[Data entries]

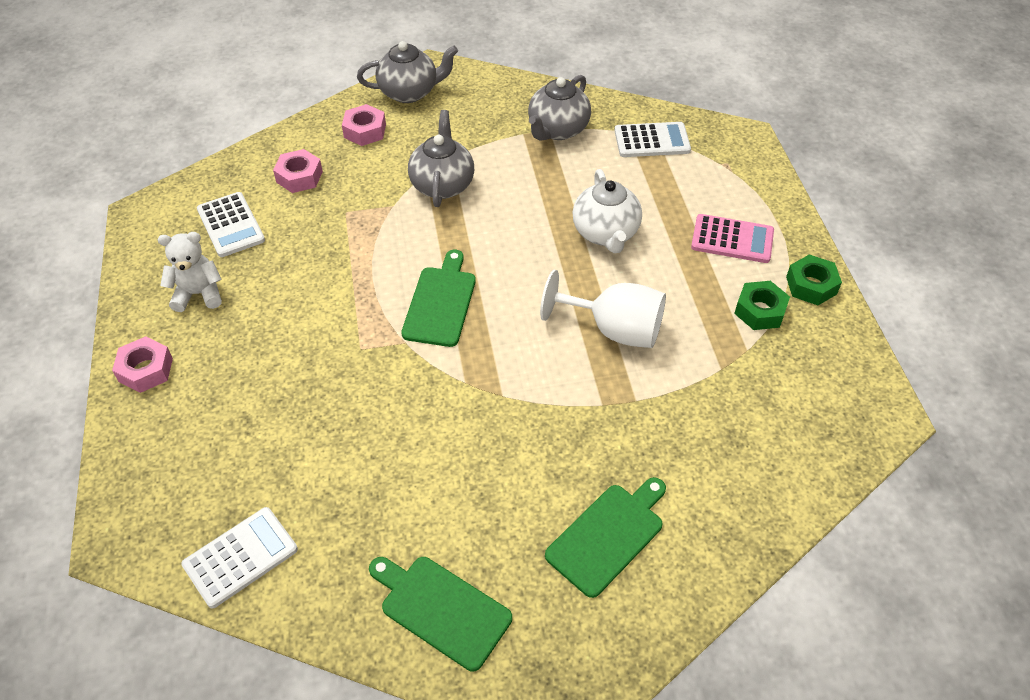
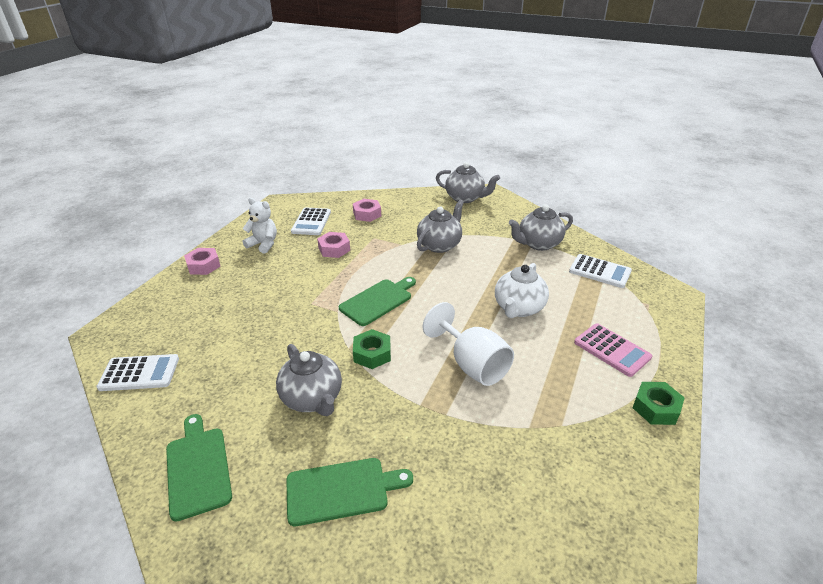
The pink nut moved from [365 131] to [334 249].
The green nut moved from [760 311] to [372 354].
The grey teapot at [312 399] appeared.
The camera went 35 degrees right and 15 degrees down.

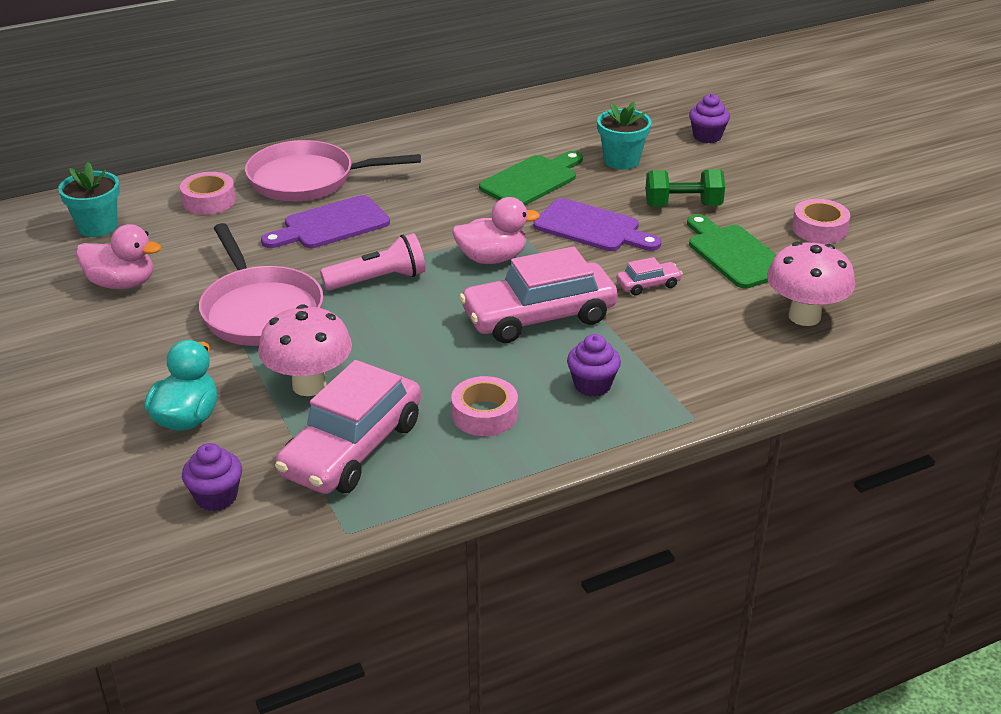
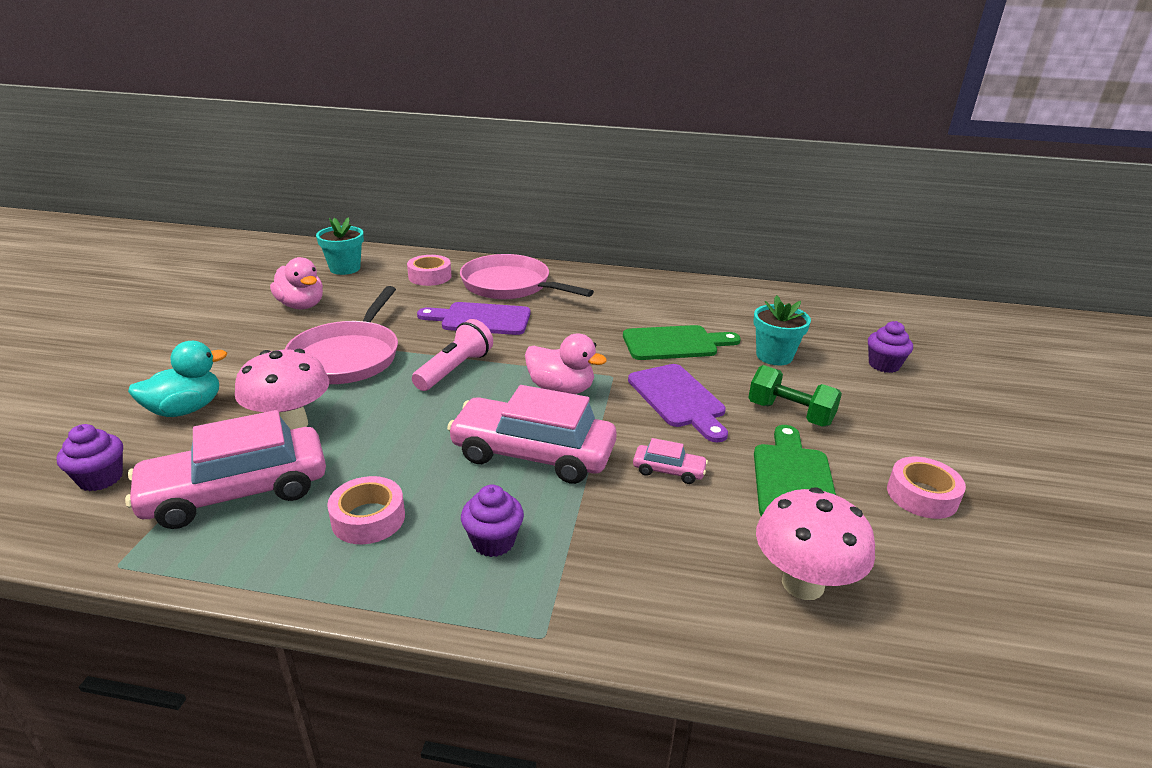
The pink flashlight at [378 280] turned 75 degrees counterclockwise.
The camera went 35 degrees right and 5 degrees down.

Requirement:
Print once more, exactly, the lines from the one with "The grey teapot at [312 399] appeared." through the last line of the data, both ends included, without any pictures.

Problem solution:
The grey teapot at [312 399] appeared.
The camera went 35 degrees right and 15 degrees down.

The pink flashlight at [378 280] turned 75 degrees counterclockwise.
The camera went 35 degrees right and 5 degrees down.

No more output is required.